The task >> Using the listing below, set down each line from the line containing "pink soap dispenser: 0 -> 2" through the line containing "yellow cactus: 1 -> 0", both ends included, exactly and with nothing added.

Input >>
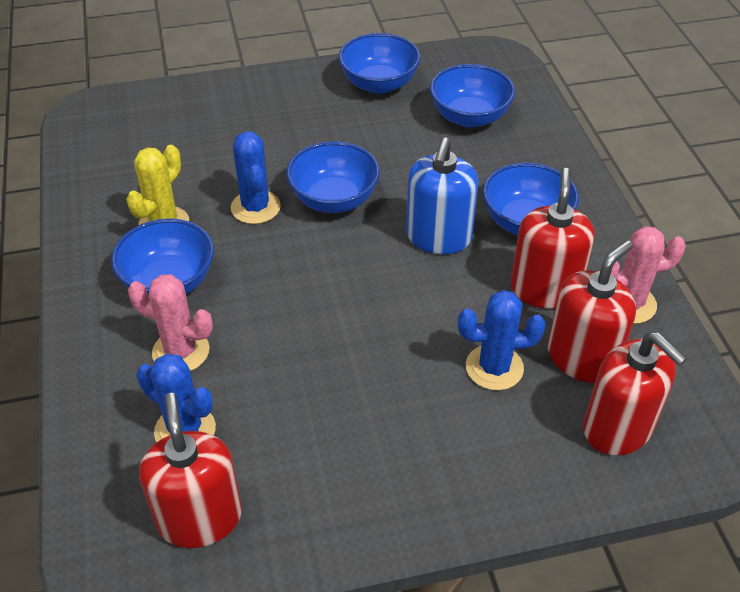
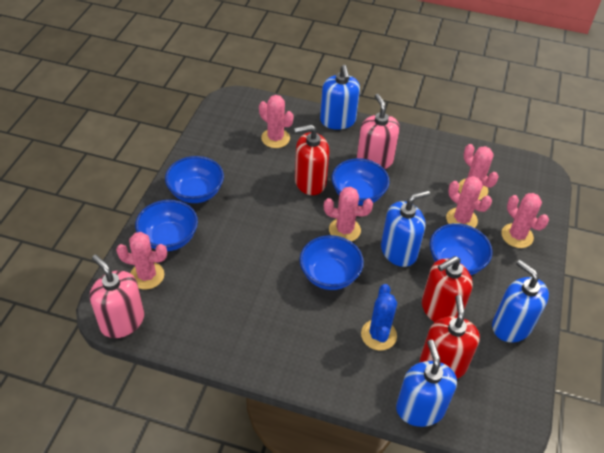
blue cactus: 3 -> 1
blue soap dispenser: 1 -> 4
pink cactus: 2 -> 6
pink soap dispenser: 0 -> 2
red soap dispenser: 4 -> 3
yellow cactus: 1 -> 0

---

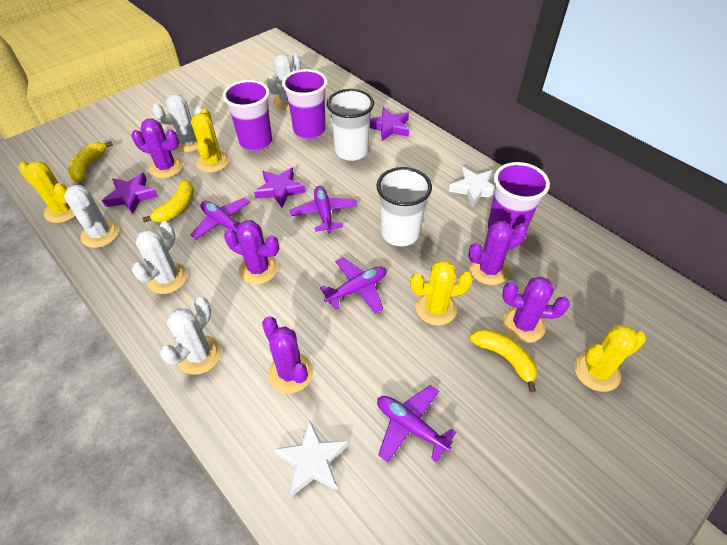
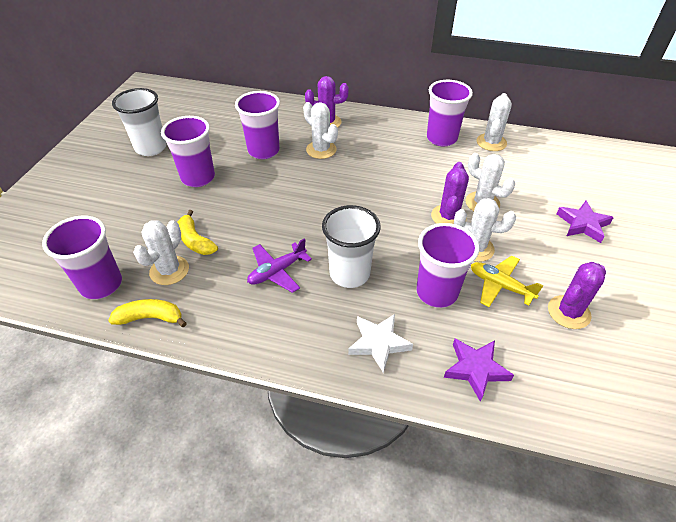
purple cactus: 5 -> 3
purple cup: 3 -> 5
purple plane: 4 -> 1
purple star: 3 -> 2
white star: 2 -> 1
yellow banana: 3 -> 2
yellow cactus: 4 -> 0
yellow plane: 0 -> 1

Response for this exercise >>
pink soap dispenser: 0 -> 2
red soap dispenser: 4 -> 3
yellow cactus: 1 -> 0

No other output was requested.